#### Input material:

----

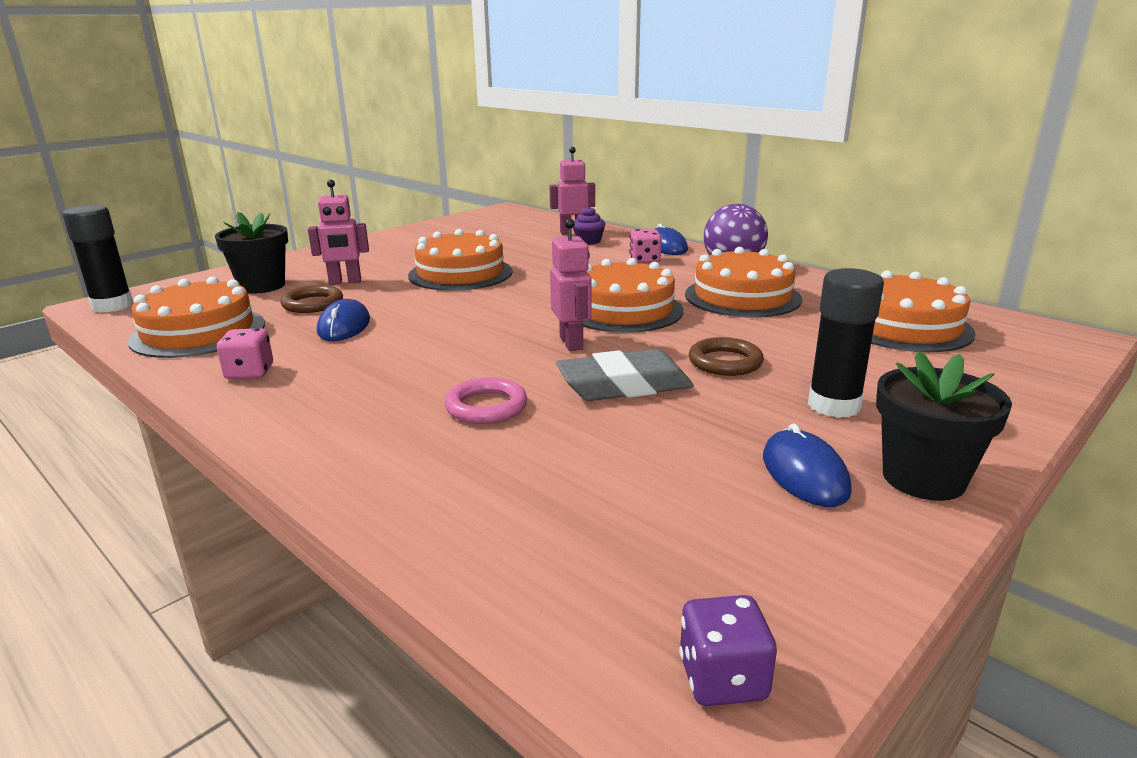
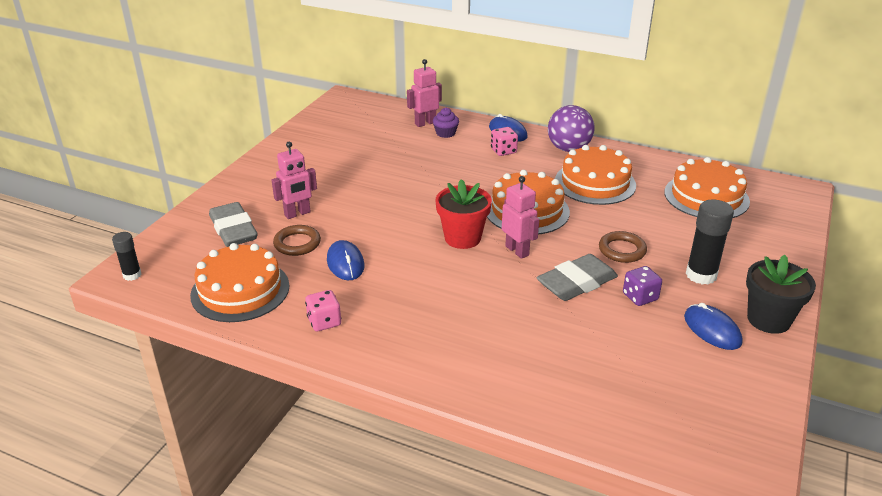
camera: 20 degrees left, 10 degrees up
(112, 306) = (132, 275): black glue stick -> black glue stick, size x0.58
(262, 286) = (233, 230): black flower pot -> grey eraser
(460, 273) = (379, 189): orange cake -> none
(486, 407) = (508, 318): pink ring -> none
(512, 323) = (462, 238): none -> red flower pot
(722, 679) = (740, 455): purple dice -> purple dice (640, 297)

----

#### Task objective:
Output the full material above exactly, leaving every picture out.

#### Response to the exercise:
camera: 20 degrees left, 10 degrees up
(112, 306) = (132, 275): black glue stick -> black glue stick, size x0.58
(262, 286) = (233, 230): black flower pot -> grey eraser
(460, 273) = (379, 189): orange cake -> none
(486, 407) = (508, 318): pink ring -> none
(512, 323) = (462, 238): none -> red flower pot
(722, 679) = (740, 455): purple dice -> purple dice (640, 297)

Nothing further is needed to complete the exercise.